## Data supplied

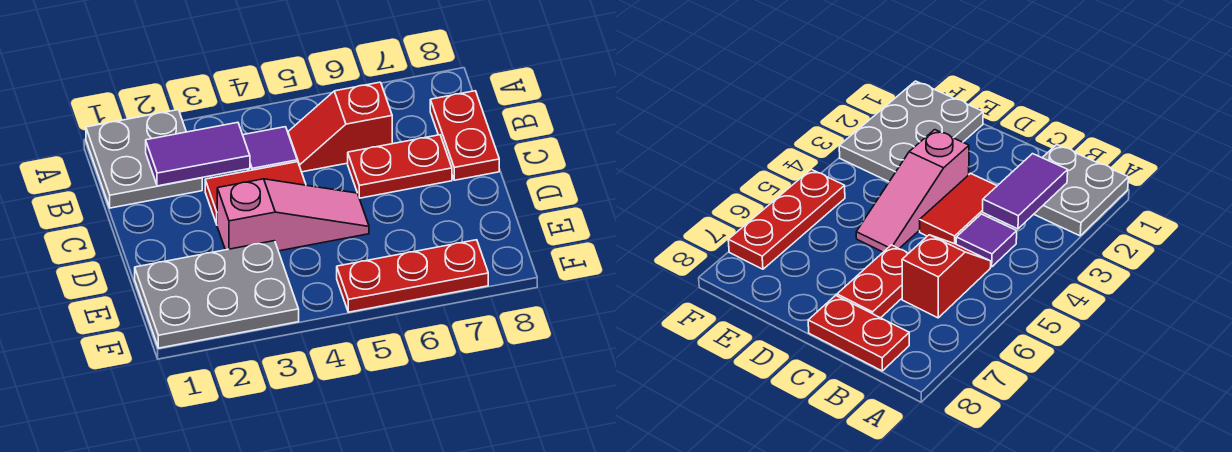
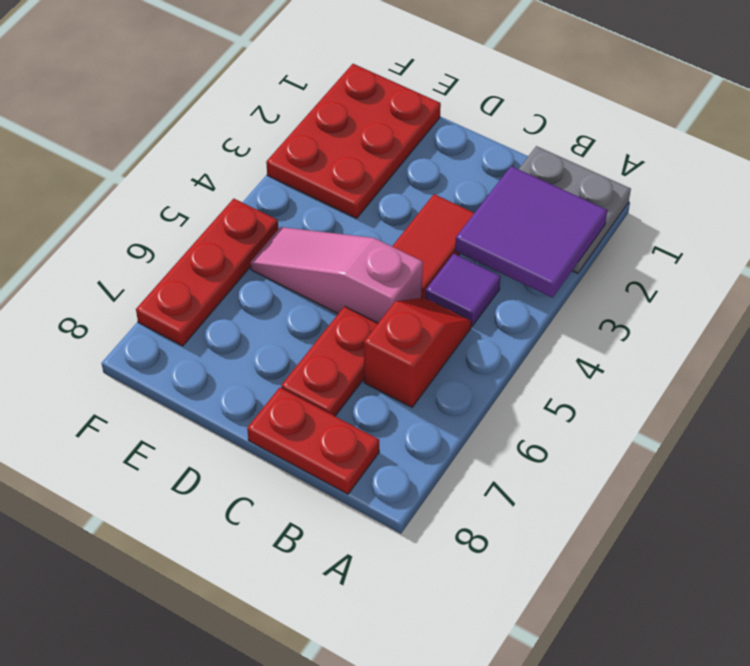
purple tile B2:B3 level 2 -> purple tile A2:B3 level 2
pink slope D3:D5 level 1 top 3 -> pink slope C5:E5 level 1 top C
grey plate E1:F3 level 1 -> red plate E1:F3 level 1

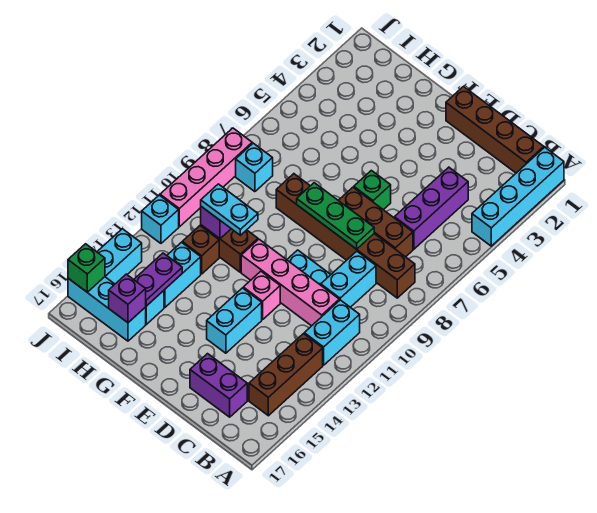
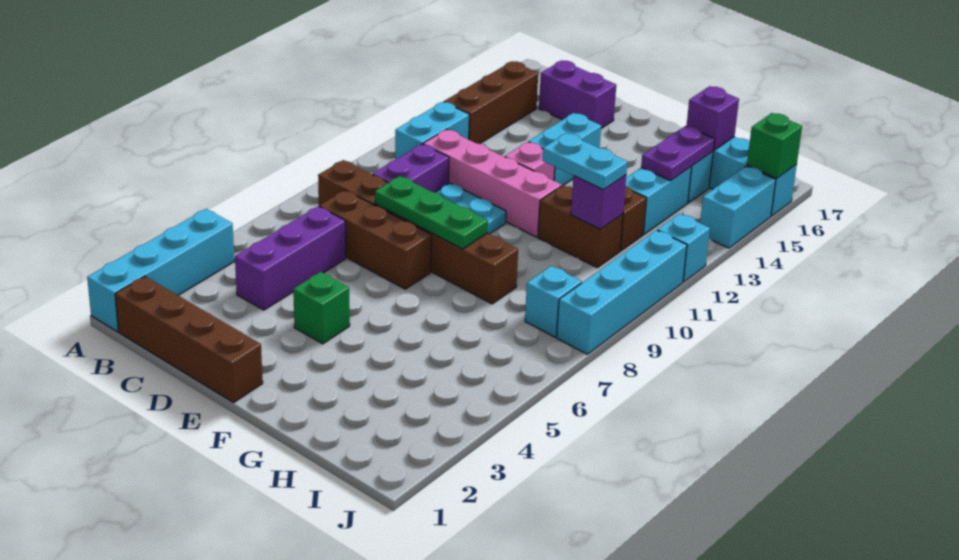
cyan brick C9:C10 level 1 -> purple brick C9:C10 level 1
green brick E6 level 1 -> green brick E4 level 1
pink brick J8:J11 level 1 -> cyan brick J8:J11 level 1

==

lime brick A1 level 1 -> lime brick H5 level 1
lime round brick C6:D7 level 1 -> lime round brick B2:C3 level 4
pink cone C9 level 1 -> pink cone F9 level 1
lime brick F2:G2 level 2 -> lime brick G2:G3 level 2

## Task item
The range runs from the line with "lime brick A1" up to and including the line with "lime brick F2:G2" in the listing above; please write out exactly those lines and nothing more.

## Task solution
lime brick A1 level 1 -> lime brick H5 level 1
lime round brick C6:D7 level 1 -> lime round brick B2:C3 level 4
pink cone C9 level 1 -> pink cone F9 level 1
lime brick F2:G2 level 2 -> lime brick G2:G3 level 2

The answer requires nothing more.